WHAT YOU NEED TO DO:
With the pictures omitted, print exactly the lines below, from the one containing "C5: 100nF (GND, VSW2) -> 2.2nF (GND, VSW2)" through the one containing "U7 pin GND: OUT -> GND", and nothing else.

(Detected change data)
┄┄┄┄┄┄┄┄┄┄

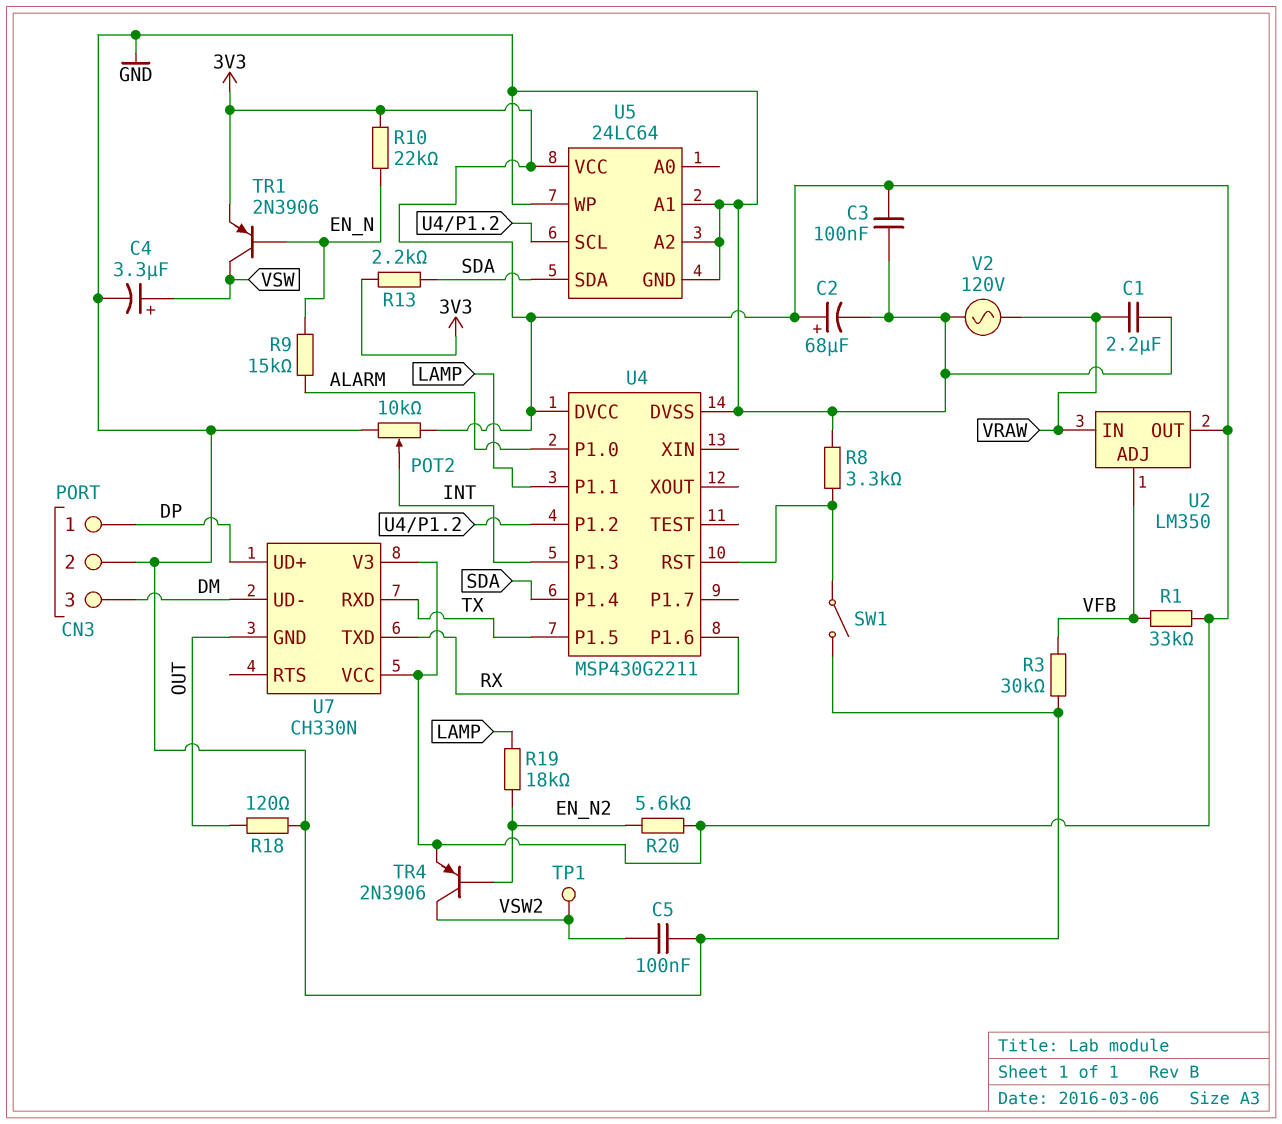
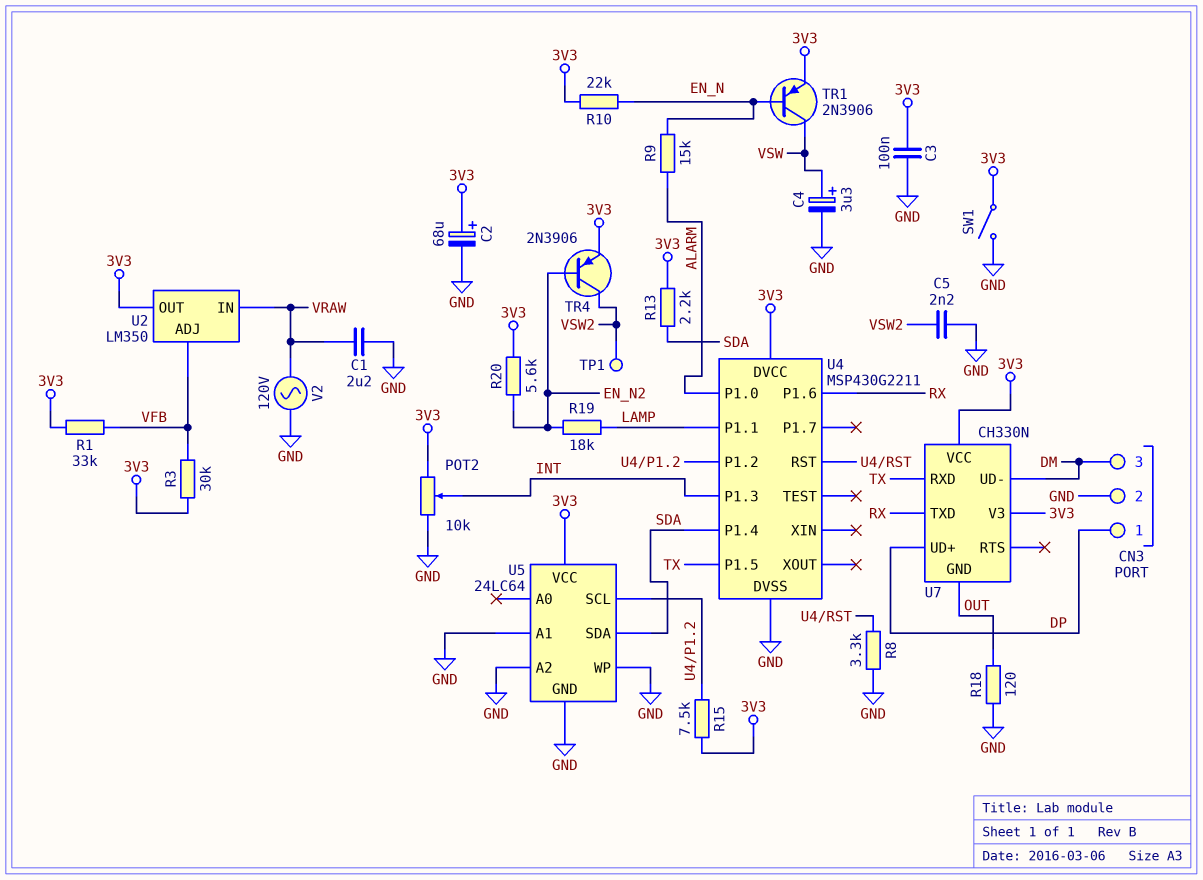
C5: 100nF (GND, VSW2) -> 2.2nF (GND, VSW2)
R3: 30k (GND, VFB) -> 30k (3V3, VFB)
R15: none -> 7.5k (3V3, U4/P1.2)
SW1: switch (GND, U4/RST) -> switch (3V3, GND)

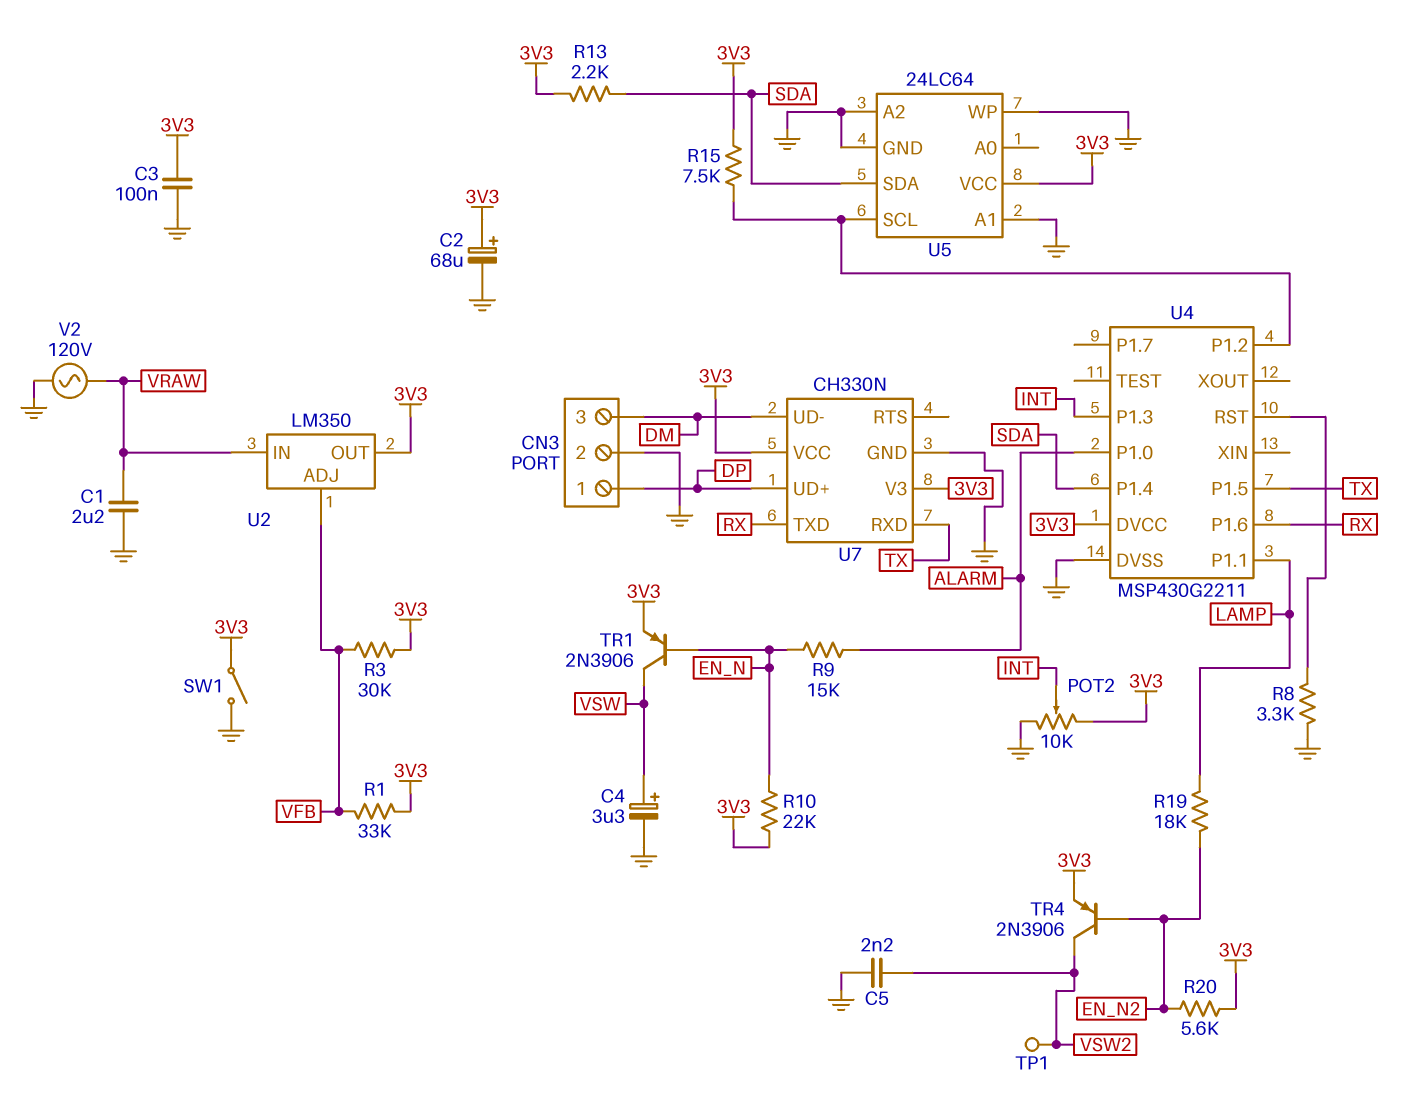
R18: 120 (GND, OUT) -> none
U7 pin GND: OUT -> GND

┄┄┄┄┄┄┄┄┄┄

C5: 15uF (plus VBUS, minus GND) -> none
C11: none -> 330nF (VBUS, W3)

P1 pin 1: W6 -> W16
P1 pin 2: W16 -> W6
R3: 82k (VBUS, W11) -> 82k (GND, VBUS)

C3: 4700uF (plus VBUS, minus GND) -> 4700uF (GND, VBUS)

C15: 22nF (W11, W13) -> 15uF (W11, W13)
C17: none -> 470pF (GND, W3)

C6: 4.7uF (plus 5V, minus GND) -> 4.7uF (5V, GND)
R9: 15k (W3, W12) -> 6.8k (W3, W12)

┄┄┄┄┄┄┄┄┄┄

SOLUTION FOR THIS PROBLEM:
C5: 100nF (GND, VSW2) -> 2.2nF (GND, VSW2)
R3: 30k (GND, VFB) -> 30k (3V3, VFB)
R15: none -> 7.5k (3V3, U4/P1.2)
SW1: switch (GND, U4/RST) -> switch (3V3, GND)

R18: 120 (GND, OUT) -> none
U7 pin GND: OUT -> GND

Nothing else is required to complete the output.